*** Exercise data Section Begins ***

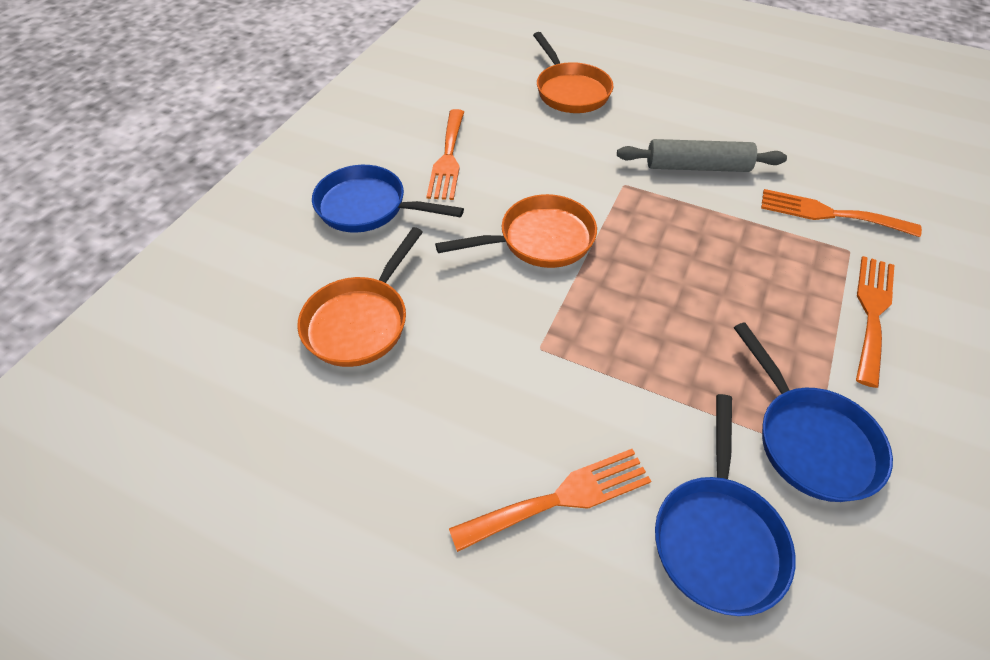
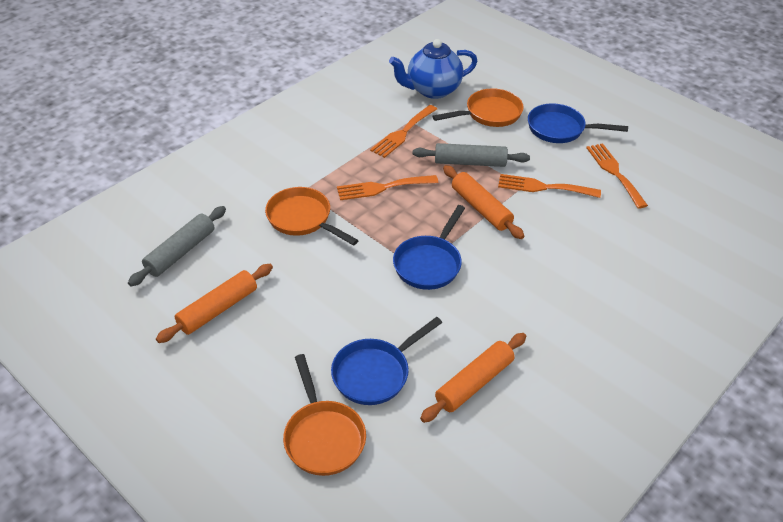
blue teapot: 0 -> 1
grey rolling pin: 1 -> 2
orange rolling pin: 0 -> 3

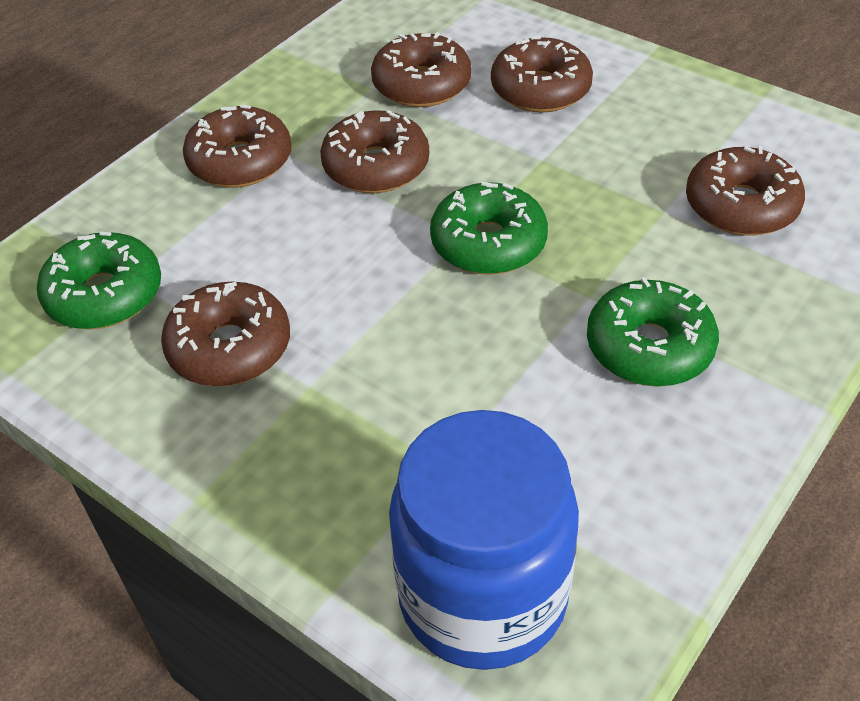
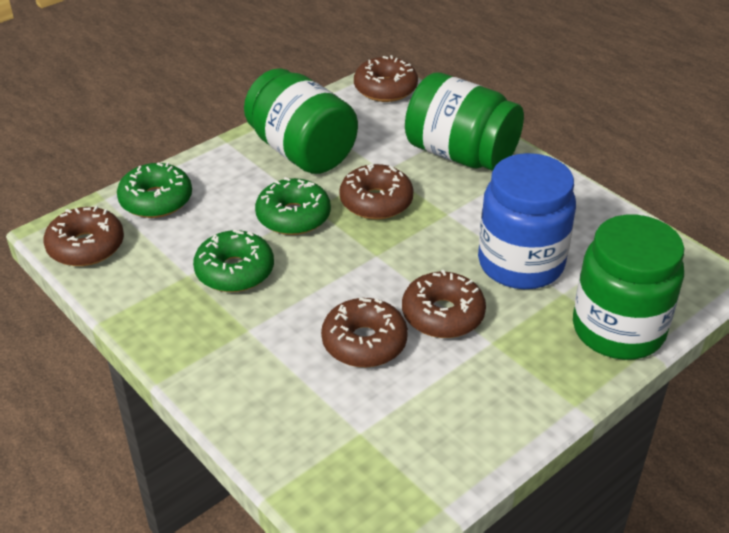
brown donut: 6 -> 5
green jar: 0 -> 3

*** Exercise data Section Ends ***
*** Exercise data Section Begins ***

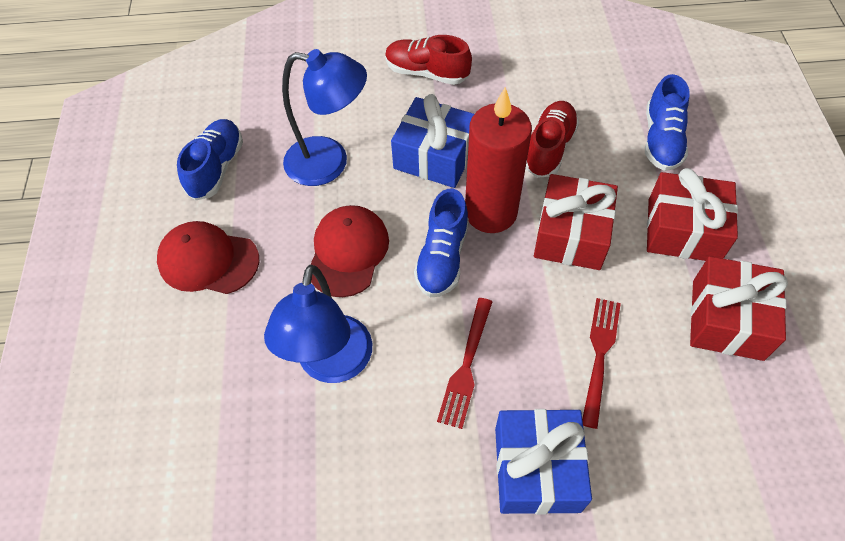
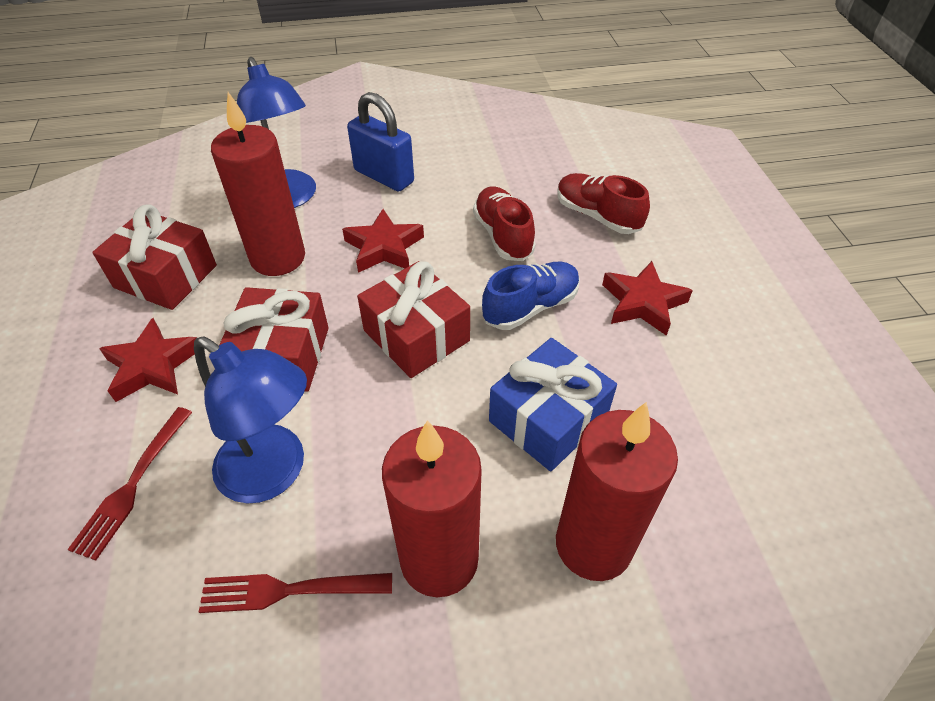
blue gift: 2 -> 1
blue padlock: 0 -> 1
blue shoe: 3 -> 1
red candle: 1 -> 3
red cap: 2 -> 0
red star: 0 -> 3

*** Exercise data Section Ends ***

### The problem:
What's needed is an exact copy of the records above from the line containing "grey rolling pin: 1 -> 2" down to the line containing "green jar: 0 -> 3", both included, without any pictures.

### Answer:
grey rolling pin: 1 -> 2
orange rolling pin: 0 -> 3

brown donut: 6 -> 5
green jar: 0 -> 3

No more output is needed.